Dataset records
━━━━━━━━━━━━━━━━━━━━━━━━━━━━━━

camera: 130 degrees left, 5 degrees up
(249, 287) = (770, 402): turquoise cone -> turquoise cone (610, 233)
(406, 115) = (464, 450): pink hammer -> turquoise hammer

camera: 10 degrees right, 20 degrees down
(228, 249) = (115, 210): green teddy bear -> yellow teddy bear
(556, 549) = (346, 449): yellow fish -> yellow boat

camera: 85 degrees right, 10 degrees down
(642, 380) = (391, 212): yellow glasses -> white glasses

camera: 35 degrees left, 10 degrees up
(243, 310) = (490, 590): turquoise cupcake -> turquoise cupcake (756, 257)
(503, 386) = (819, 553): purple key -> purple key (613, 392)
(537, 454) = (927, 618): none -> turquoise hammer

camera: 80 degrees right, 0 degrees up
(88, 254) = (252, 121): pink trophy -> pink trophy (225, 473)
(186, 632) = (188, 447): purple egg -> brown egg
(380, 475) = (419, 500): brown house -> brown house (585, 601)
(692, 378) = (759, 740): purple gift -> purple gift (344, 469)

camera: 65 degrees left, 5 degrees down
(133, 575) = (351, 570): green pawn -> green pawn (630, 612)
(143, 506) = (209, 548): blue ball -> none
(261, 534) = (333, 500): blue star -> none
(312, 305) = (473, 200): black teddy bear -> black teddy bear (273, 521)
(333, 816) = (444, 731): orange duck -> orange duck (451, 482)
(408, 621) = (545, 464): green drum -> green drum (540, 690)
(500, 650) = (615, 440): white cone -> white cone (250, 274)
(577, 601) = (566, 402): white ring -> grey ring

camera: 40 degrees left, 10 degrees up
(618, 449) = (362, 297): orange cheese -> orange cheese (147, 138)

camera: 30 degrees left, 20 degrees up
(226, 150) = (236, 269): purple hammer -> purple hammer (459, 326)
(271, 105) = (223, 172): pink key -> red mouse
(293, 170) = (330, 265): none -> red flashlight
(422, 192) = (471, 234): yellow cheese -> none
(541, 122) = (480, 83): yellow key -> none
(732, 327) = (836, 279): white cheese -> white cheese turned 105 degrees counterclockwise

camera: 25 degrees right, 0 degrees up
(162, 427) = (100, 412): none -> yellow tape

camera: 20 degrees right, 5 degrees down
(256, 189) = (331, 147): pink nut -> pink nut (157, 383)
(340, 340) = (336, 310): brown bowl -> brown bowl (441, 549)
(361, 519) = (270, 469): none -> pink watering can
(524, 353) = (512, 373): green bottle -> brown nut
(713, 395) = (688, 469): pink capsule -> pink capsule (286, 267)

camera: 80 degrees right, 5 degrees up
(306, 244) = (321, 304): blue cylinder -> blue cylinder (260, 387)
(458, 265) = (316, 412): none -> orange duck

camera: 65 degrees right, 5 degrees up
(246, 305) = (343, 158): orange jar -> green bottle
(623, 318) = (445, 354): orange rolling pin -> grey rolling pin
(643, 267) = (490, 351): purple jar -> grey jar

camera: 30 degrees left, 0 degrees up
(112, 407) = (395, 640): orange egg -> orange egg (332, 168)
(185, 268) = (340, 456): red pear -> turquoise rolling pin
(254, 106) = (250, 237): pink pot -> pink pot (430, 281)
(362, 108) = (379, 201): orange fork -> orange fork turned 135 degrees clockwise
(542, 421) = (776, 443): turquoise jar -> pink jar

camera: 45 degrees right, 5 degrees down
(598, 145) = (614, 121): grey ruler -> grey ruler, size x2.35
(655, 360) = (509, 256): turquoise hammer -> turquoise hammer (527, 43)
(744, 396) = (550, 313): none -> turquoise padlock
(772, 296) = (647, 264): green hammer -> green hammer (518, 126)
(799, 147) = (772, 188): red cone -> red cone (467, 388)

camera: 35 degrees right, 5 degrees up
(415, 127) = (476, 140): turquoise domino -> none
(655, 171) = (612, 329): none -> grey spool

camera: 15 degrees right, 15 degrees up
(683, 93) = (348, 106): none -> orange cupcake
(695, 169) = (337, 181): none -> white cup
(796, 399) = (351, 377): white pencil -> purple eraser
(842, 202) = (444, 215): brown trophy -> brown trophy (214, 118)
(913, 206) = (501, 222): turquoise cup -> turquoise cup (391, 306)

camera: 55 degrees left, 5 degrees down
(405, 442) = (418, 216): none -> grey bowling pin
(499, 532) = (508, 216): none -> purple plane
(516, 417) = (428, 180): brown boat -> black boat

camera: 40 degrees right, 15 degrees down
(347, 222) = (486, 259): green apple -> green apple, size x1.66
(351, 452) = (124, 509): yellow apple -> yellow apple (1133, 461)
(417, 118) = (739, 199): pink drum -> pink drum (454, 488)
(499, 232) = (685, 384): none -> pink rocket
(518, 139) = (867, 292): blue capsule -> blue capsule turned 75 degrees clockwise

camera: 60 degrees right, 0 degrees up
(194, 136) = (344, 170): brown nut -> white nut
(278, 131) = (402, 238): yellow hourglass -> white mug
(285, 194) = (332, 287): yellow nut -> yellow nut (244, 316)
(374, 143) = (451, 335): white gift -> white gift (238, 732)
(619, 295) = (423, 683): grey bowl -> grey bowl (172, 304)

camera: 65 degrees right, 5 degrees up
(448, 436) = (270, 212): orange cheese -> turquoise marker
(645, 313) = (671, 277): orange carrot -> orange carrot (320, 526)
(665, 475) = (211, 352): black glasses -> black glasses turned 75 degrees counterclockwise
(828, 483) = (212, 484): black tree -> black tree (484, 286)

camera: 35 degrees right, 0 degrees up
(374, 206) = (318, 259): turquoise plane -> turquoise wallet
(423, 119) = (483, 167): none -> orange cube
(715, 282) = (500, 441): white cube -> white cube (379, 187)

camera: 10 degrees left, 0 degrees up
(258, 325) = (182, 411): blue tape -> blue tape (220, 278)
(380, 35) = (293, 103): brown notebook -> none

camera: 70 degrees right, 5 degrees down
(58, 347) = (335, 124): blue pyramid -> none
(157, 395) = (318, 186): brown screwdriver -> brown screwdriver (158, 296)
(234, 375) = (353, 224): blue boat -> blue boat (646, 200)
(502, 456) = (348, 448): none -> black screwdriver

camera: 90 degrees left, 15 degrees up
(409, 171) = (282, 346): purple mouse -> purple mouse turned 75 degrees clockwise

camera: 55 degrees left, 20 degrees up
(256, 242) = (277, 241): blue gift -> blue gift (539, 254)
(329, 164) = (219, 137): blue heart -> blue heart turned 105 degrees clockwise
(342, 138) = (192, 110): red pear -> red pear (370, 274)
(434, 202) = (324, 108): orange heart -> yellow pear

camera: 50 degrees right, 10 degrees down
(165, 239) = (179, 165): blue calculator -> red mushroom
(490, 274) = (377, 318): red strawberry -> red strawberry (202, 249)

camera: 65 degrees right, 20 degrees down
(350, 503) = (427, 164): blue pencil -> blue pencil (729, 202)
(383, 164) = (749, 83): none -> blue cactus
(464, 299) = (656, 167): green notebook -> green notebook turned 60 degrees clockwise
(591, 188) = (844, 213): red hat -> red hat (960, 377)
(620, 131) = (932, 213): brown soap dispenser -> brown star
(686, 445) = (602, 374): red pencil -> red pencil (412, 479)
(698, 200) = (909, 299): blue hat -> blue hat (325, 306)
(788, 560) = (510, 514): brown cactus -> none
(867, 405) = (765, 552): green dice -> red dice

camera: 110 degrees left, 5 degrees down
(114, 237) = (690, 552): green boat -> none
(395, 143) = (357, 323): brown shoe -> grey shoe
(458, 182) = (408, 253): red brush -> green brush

━━━━━━━━━━━━━━━━━━━━━━━━━━━━━━

### EXERCISE REQUIREMENTS
Your answer should be the lines above that contain the word "apple", copied out.

### TASK SOLUTION
(347, 222) = (486, 259): green apple -> green apple, size x1.66
(351, 452) = (124, 509): yellow apple -> yellow apple (1133, 461)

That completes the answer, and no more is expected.